### DATA

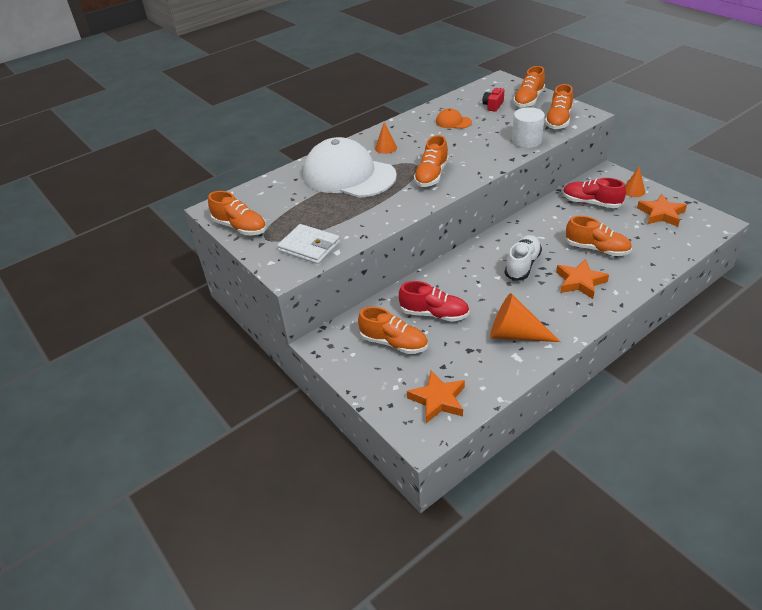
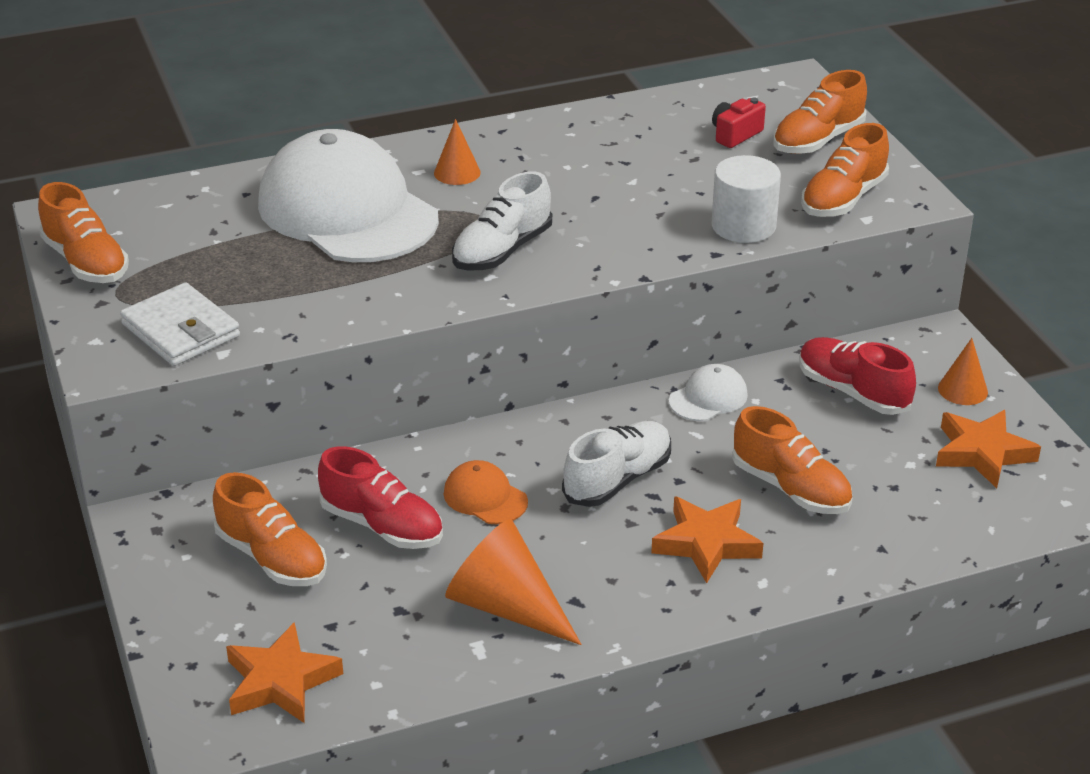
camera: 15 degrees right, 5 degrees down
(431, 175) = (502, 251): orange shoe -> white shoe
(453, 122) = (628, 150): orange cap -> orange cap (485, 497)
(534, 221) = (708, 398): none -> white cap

--

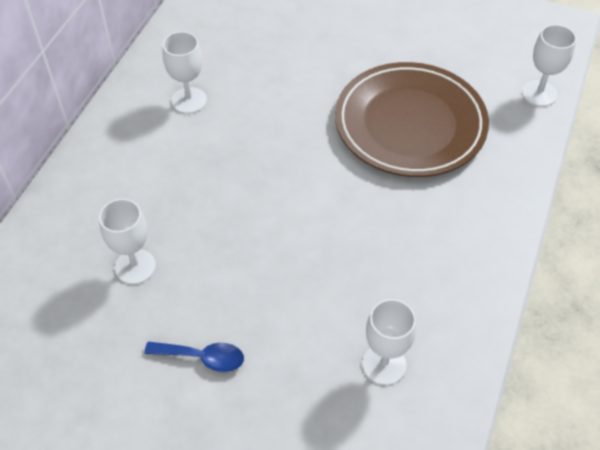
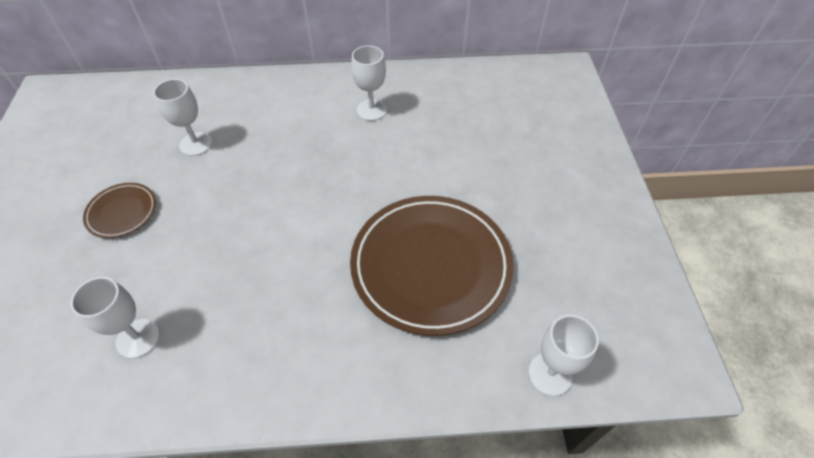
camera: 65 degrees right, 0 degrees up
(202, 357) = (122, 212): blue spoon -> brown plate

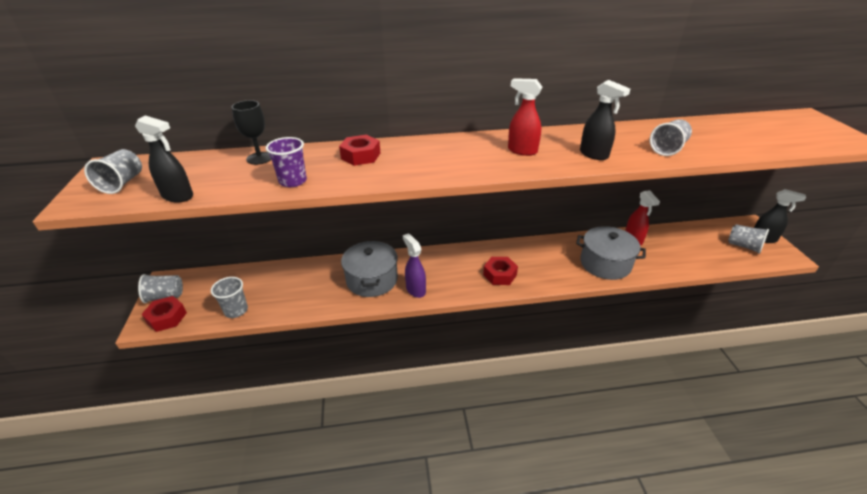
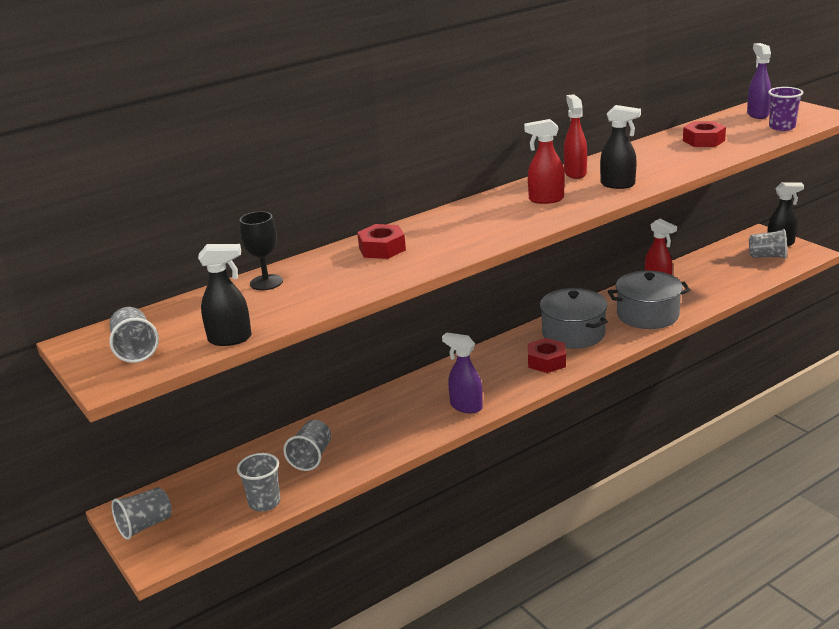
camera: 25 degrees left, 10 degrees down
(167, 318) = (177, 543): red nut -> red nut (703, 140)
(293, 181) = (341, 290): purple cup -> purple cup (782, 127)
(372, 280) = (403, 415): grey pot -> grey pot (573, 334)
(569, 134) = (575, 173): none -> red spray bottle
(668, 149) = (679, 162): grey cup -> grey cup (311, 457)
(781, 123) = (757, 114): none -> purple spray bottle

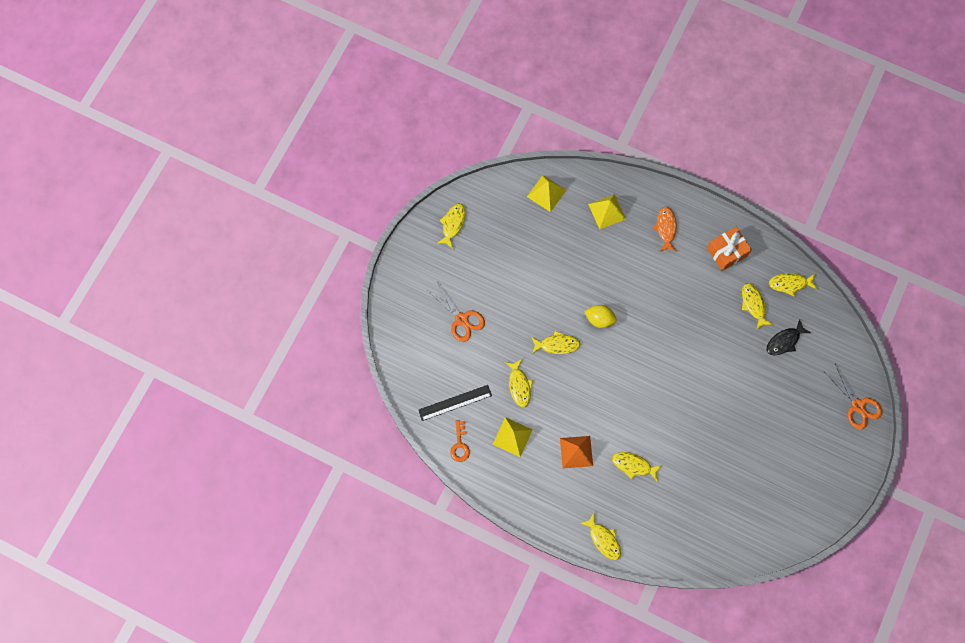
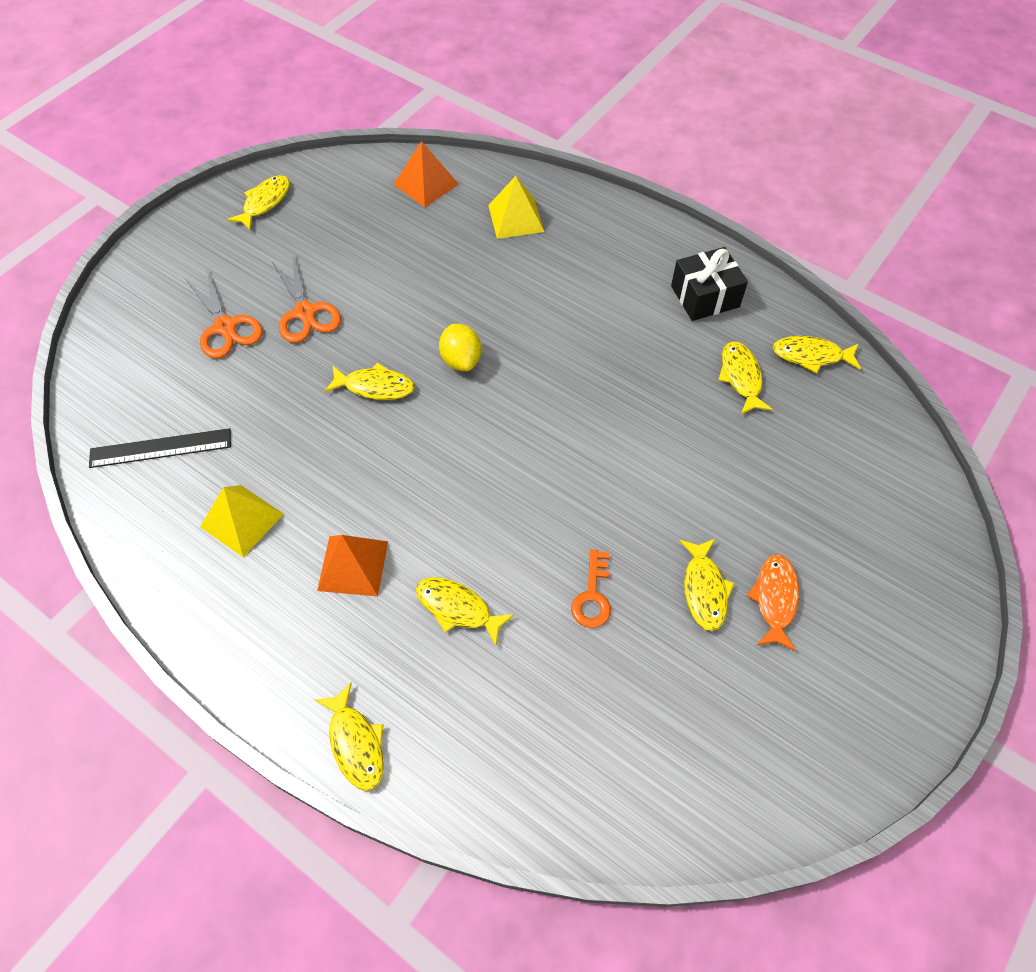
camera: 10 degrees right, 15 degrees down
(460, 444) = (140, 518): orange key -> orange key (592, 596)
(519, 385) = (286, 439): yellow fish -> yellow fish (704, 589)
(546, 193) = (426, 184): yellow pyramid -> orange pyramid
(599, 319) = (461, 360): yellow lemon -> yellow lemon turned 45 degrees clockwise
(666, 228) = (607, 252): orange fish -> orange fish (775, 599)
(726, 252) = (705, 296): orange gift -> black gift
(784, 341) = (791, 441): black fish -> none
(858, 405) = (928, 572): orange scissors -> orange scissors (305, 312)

### PROBLEM TO WORK ON
In the listing above, find the line with "(453, 122) = (628, 150): orange" and the line with "(534, 221) = (708, 398): none -> white cap", then print exactly those two lines and every line between them, and nothing more.

### TASK RESPONSE
(453, 122) = (628, 150): orange cap -> orange cap (485, 497)
(534, 221) = (708, 398): none -> white cap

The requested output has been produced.